## Exercise aim
Where the listing below has a line with "black brick D10:D11", write out exactly that line and every line after it, stopping after the line with "white tile H10".

*** Record set ***

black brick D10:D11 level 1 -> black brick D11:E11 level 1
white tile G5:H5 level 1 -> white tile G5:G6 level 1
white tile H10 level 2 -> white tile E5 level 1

*** End of Record set ***
*** Record set ***

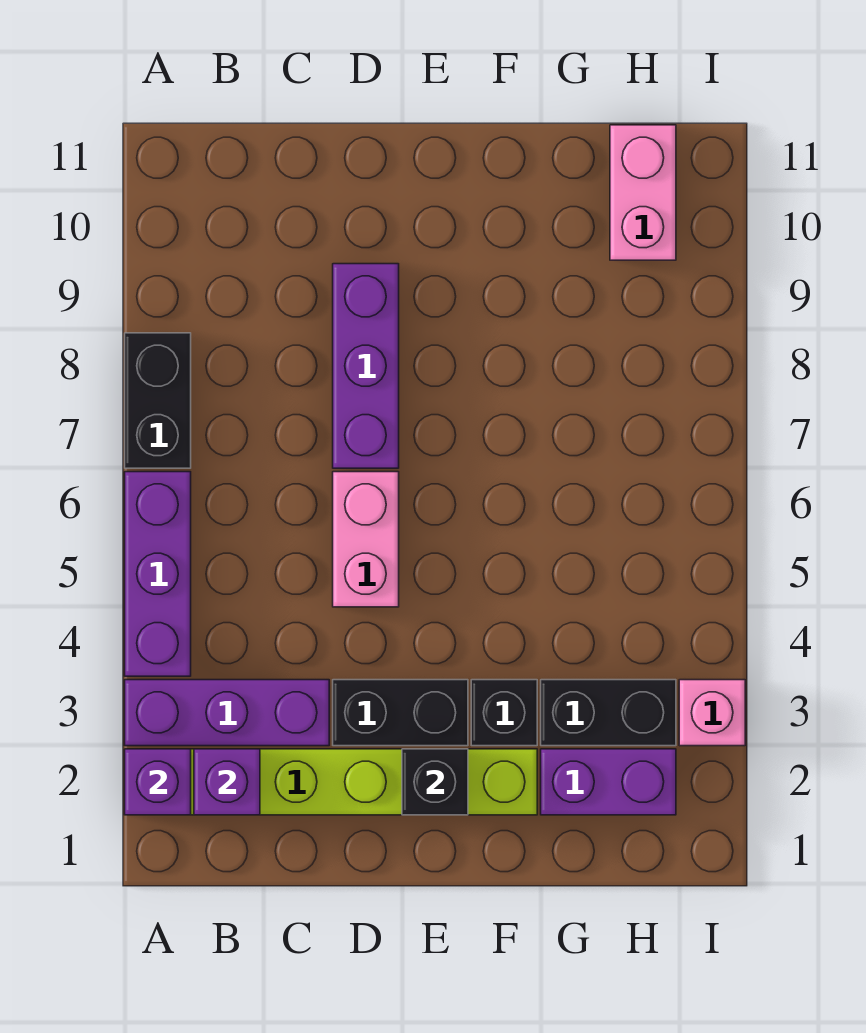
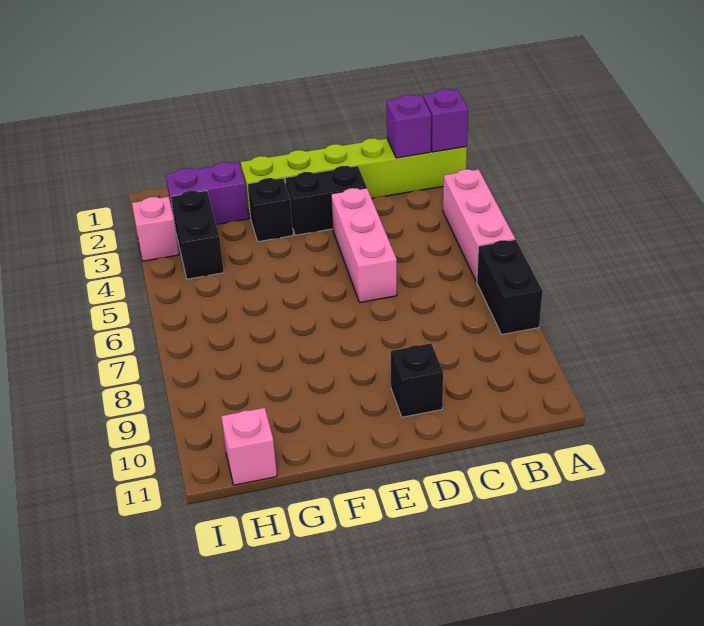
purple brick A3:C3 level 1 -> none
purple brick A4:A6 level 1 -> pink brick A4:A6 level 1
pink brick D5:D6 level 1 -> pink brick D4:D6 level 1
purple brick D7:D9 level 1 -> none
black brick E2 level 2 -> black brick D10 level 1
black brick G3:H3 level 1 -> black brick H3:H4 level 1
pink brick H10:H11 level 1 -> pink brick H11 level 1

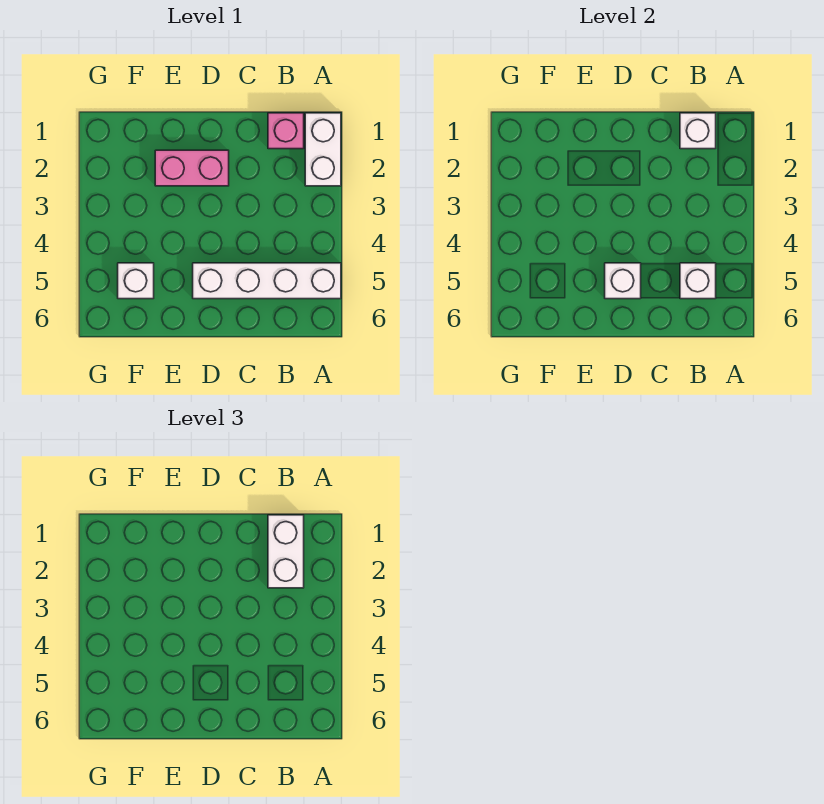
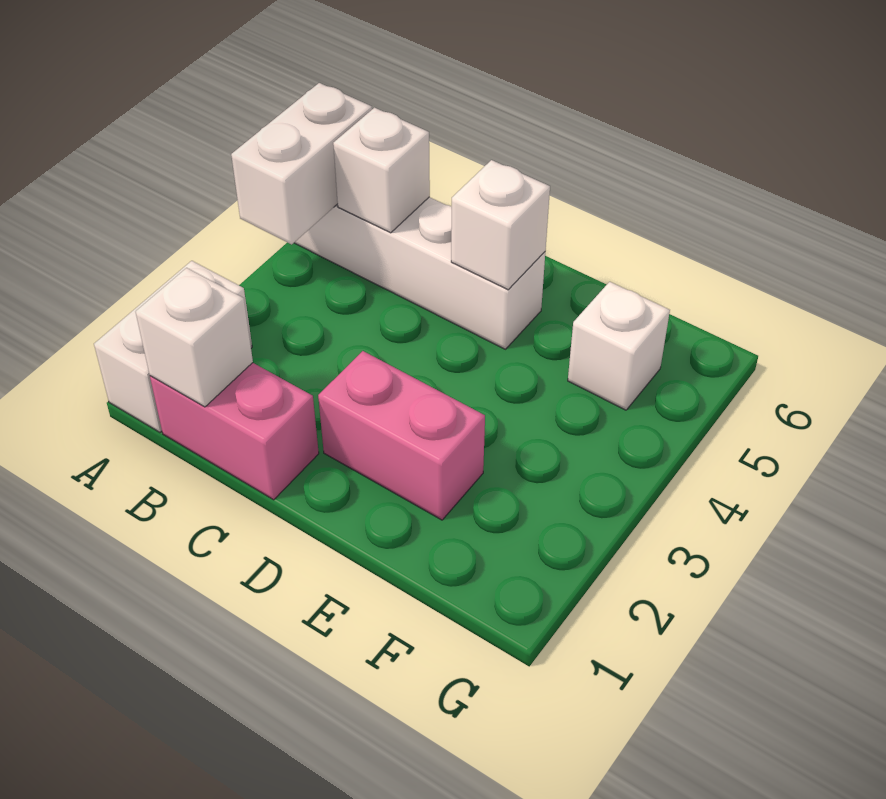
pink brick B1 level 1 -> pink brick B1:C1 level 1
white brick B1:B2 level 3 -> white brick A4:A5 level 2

*** End of Record set ***
*** Record set ***

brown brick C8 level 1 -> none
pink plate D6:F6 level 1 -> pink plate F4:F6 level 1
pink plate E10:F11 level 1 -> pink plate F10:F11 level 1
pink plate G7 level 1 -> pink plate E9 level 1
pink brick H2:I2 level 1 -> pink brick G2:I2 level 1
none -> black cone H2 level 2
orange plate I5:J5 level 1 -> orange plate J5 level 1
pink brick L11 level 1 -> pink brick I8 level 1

*** End of Record set ***

## Solution to the problem
black brick D10:D11 level 1 -> black brick D11:E11 level 1
white tile G5:H5 level 1 -> white tile G5:G6 level 1
white tile H10 level 2 -> white tile E5 level 1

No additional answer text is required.